*ASSIGNMENT*.
Pictures stay out of the copy. Transcribe exactly the lines from the line with "D102: diode (A" through the final line of the records.

*DATASET RECORDS*.
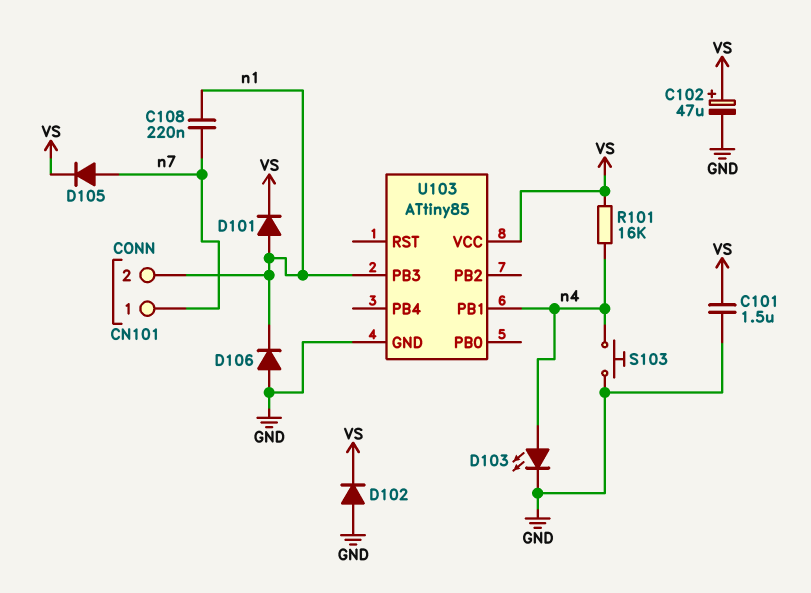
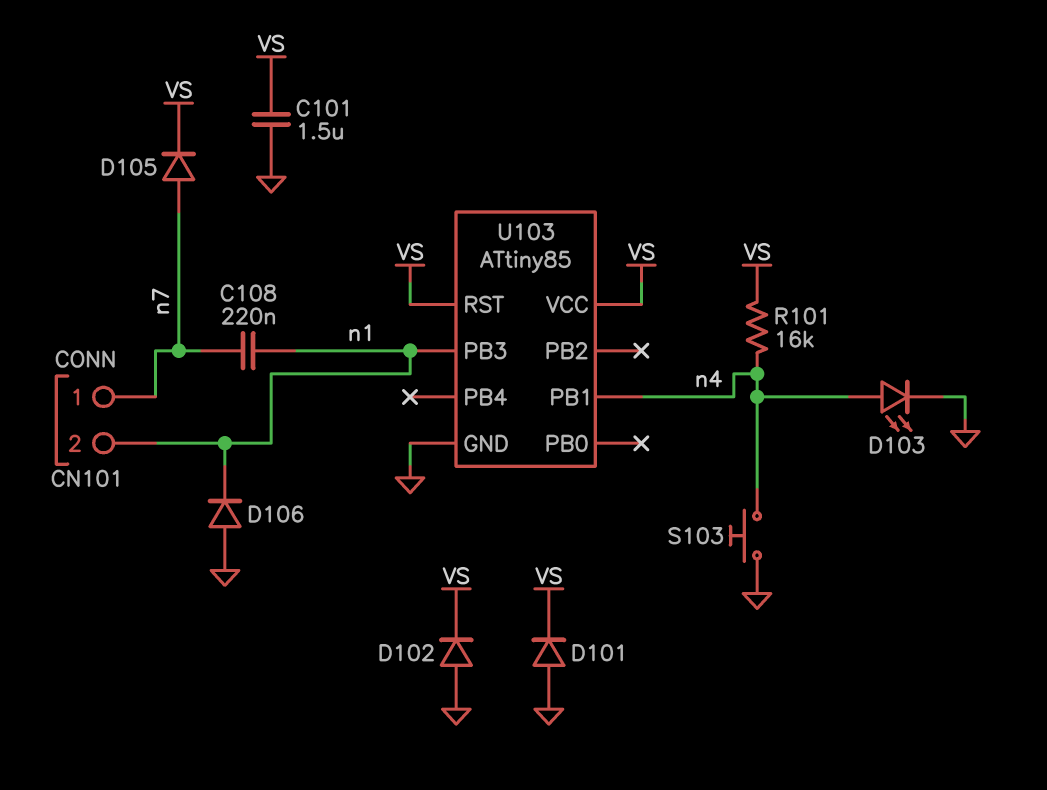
C102: 47uF (plus VS, minus GND) -> none
D101: diode (A n1, K VS) -> diode (A GND, K VS)
U103 pin RST: none -> VS

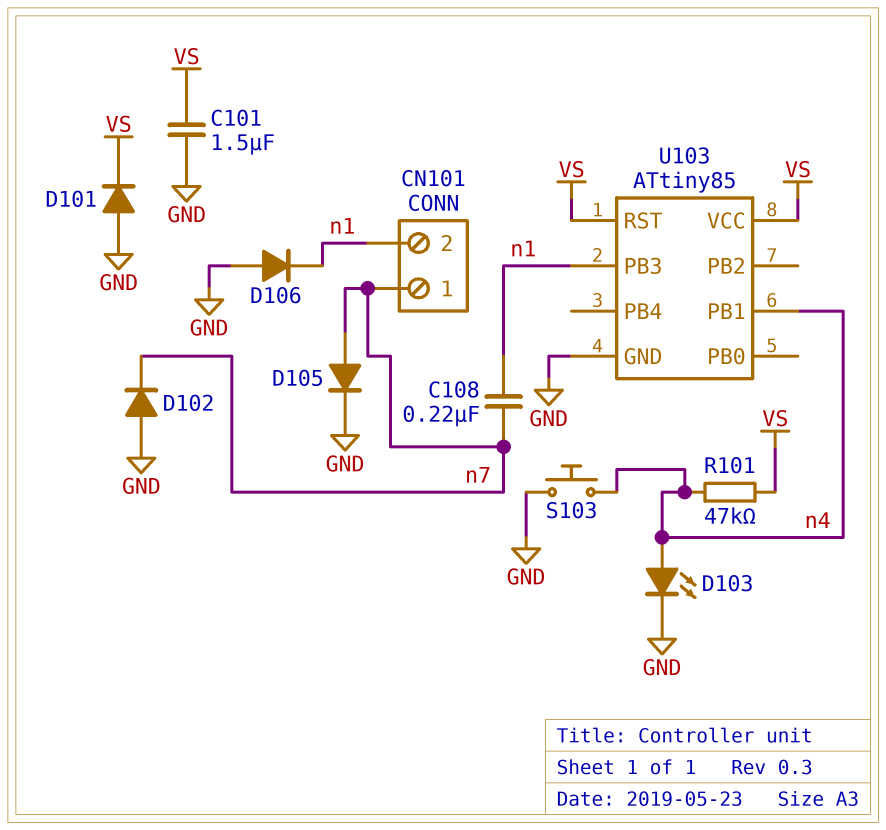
D102: diode (A GND, K VS) -> diode (A GND, K n7)
D105: diode (A n7, K VS) -> diode (A n7, K GND)
R101: 16k (VS, n4) -> 47k (VS, n4)

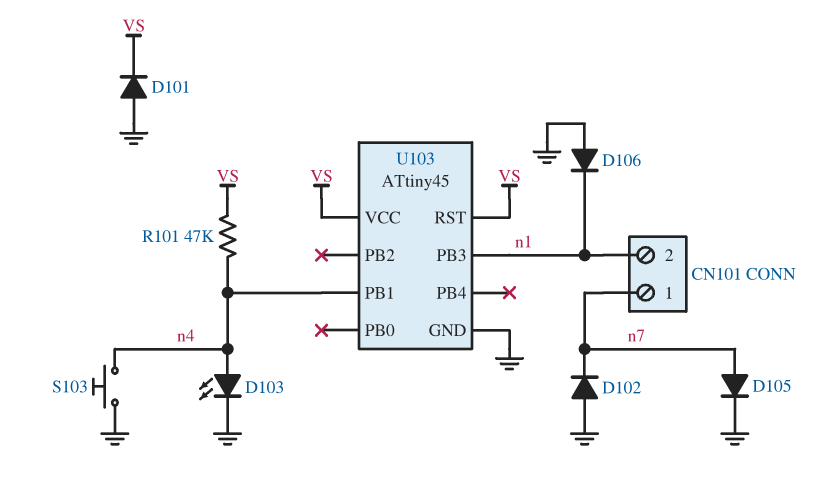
C101: 1.5uF (GND, VS) -> none
C108: 220nF (n1, n7) -> none
U103: ATtiny85 -> ATtiny45

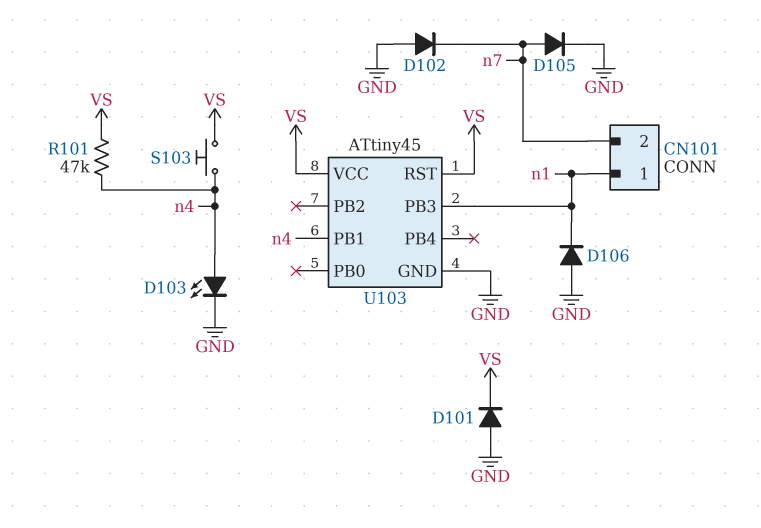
CN101 pin 1: n7 -> n1
CN101 pin 2: n1 -> n7
S103: button (GND, n4) -> button (VS, n4)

*EXPECTED ANSWER*.
D102: diode (A GND, K VS) -> diode (A GND, K n7)
D105: diode (A n7, K VS) -> diode (A n7, K GND)
R101: 16k (VS, n4) -> 47k (VS, n4)

C101: 1.5uF (GND, VS) -> none
C108: 220nF (n1, n7) -> none
U103: ATtiny85 -> ATtiny45

CN101 pin 1: n7 -> n1
CN101 pin 2: n1 -> n7
S103: button (GND, n4) -> button (VS, n4)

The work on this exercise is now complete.